* Available records
- - - -

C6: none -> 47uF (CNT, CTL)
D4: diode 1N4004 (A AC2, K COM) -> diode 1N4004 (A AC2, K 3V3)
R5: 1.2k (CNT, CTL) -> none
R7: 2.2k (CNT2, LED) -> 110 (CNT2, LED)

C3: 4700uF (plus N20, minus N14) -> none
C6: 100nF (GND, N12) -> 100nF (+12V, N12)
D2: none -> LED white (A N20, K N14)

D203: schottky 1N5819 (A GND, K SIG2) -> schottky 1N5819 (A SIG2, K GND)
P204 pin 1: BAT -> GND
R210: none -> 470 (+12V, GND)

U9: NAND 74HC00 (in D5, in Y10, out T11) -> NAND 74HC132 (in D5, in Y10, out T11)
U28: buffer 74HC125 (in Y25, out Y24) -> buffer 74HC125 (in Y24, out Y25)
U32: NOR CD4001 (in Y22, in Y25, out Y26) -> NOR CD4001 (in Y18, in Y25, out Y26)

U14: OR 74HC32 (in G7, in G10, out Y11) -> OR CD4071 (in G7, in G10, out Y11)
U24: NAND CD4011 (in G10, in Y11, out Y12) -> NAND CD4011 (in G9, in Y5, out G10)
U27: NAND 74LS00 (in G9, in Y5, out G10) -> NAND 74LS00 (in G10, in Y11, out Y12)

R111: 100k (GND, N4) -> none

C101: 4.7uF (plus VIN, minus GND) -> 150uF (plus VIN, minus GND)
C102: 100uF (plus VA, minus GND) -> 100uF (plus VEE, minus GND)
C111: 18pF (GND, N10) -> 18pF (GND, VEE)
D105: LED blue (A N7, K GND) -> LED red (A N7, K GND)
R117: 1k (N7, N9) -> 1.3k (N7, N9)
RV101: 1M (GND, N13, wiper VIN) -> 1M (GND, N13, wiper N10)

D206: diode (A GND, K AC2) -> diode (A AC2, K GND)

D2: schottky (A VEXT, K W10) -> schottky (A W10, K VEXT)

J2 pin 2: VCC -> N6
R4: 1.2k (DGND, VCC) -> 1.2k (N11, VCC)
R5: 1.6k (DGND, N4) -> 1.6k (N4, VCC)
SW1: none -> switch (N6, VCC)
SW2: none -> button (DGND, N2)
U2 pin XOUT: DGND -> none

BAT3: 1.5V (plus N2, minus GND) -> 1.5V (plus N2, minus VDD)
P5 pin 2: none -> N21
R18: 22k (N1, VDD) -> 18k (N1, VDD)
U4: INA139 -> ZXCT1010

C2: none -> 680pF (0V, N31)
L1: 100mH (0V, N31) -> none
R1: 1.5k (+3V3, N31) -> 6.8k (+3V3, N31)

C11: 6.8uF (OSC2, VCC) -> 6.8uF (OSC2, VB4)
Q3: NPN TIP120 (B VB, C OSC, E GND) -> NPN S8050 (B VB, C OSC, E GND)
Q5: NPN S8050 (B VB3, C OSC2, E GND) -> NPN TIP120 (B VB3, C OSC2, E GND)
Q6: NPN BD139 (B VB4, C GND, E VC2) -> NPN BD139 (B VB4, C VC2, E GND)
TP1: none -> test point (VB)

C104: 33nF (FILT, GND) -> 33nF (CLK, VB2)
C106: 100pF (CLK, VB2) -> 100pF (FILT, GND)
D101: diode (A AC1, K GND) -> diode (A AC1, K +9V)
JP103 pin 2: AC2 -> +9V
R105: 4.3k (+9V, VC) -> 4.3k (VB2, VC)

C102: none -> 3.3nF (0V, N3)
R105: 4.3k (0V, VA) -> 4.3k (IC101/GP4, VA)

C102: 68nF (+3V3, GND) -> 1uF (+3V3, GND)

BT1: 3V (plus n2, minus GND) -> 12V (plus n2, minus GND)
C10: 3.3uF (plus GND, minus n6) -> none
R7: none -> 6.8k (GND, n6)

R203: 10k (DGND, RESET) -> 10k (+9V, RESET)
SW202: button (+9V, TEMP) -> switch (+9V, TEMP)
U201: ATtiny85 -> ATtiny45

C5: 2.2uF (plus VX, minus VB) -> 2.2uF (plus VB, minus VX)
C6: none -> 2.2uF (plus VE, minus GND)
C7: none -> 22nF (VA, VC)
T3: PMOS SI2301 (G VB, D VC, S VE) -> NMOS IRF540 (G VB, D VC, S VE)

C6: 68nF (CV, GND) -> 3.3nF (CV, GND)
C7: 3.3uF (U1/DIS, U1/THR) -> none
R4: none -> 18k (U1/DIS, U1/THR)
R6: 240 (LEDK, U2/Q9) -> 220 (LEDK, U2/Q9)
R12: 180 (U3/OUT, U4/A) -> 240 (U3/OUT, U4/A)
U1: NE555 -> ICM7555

- - - -

* What this task involves
The response should be a verbatim transcription of the data.

* Response to the task
C6: none -> 47uF (CNT, CTL)
D4: diode 1N4004 (A AC2, K COM) -> diode 1N4004 (A AC2, K 3V3)
R5: 1.2k (CNT, CTL) -> none
R7: 2.2k (CNT2, LED) -> 110 (CNT2, LED)

C3: 4700uF (plus N20, minus N14) -> none
C6: 100nF (GND, N12) -> 100nF (+12V, N12)
D2: none -> LED white (A N20, K N14)

D203: schottky 1N5819 (A GND, K SIG2) -> schottky 1N5819 (A SIG2, K GND)
P204 pin 1: BAT -> GND
R210: none -> 470 (+12V, GND)

U9: NAND 74HC00 (in D5, in Y10, out T11) -> NAND 74HC132 (in D5, in Y10, out T11)
U28: buffer 74HC125 (in Y25, out Y24) -> buffer 74HC125 (in Y24, out Y25)
U32: NOR CD4001 (in Y22, in Y25, out Y26) -> NOR CD4001 (in Y18, in Y25, out Y26)

U14: OR 74HC32 (in G7, in G10, out Y11) -> OR CD4071 (in G7, in G10, out Y11)
U24: NAND CD4011 (in G10, in Y11, out Y12) -> NAND CD4011 (in G9, in Y5, out G10)
U27: NAND 74LS00 (in G9, in Y5, out G10) -> NAND 74LS00 (in G10, in Y11, out Y12)

R111: 100k (GND, N4) -> none

C101: 4.7uF (plus VIN, minus GND) -> 150uF (plus VIN, minus GND)
C102: 100uF (plus VA, minus GND) -> 100uF (plus VEE, minus GND)
C111: 18pF (GND, N10) -> 18pF (GND, VEE)
D105: LED blue (A N7, K GND) -> LED red (A N7, K GND)
R117: 1k (N7, N9) -> 1.3k (N7, N9)
RV101: 1M (GND, N13, wiper VIN) -> 1M (GND, N13, wiper N10)

D206: diode (A GND, K AC2) -> diode (A AC2, K GND)

D2: schottky (A VEXT, K W10) -> schottky (A W10, K VEXT)

J2 pin 2: VCC -> N6
R4: 1.2k (DGND, VCC) -> 1.2k (N11, VCC)
R5: 1.6k (DGND, N4) -> 1.6k (N4, VCC)
SW1: none -> switch (N6, VCC)
SW2: none -> button (DGND, N2)
U2 pin XOUT: DGND -> none

BAT3: 1.5V (plus N2, minus GND) -> 1.5V (plus N2, minus VDD)
P5 pin 2: none -> N21
R18: 22k (N1, VDD) -> 18k (N1, VDD)
U4: INA139 -> ZXCT1010

C2: none -> 680pF (0V, N31)
L1: 100mH (0V, N31) -> none
R1: 1.5k (+3V3, N31) -> 6.8k (+3V3, N31)

C11: 6.8uF (OSC2, VCC) -> 6.8uF (OSC2, VB4)
Q3: NPN TIP120 (B VB, C OSC, E GND) -> NPN S8050 (B VB, C OSC, E GND)
Q5: NPN S8050 (B VB3, C OSC2, E GND) -> NPN TIP120 (B VB3, C OSC2, E GND)
Q6: NPN BD139 (B VB4, C GND, E VC2) -> NPN BD139 (B VB4, C VC2, E GND)
TP1: none -> test point (VB)

C104: 33nF (FILT, GND) -> 33nF (CLK, VB2)
C106: 100pF (CLK, VB2) -> 100pF (FILT, GND)
D101: diode (A AC1, K GND) -> diode (A AC1, K +9V)
JP103 pin 2: AC2 -> +9V
R105: 4.3k (+9V, VC) -> 4.3k (VB2, VC)

C102: none -> 3.3nF (0V, N3)
R105: 4.3k (0V, VA) -> 4.3k (IC101/GP4, VA)

C102: 68nF (+3V3, GND) -> 1uF (+3V3, GND)

BT1: 3V (plus n2, minus GND) -> 12V (plus n2, minus GND)
C10: 3.3uF (plus GND, minus n6) -> none
R7: none -> 6.8k (GND, n6)

R203: 10k (DGND, RESET) -> 10k (+9V, RESET)
SW202: button (+9V, TEMP) -> switch (+9V, TEMP)
U201: ATtiny85 -> ATtiny45

C5: 2.2uF (plus VX, minus VB) -> 2.2uF (plus VB, minus VX)
C6: none -> 2.2uF (plus VE, minus GND)
C7: none -> 22nF (VA, VC)
T3: PMOS SI2301 (G VB, D VC, S VE) -> NMOS IRF540 (G VB, D VC, S VE)

C6: 68nF (CV, GND) -> 3.3nF (CV, GND)
C7: 3.3uF (U1/DIS, U1/THR) -> none
R4: none -> 18k (U1/DIS, U1/THR)
R6: 240 (LEDK, U2/Q9) -> 220 (LEDK, U2/Q9)
R12: 180 (U3/OUT, U4/A) -> 240 (U3/OUT, U4/A)
U1: NE555 -> ICM7555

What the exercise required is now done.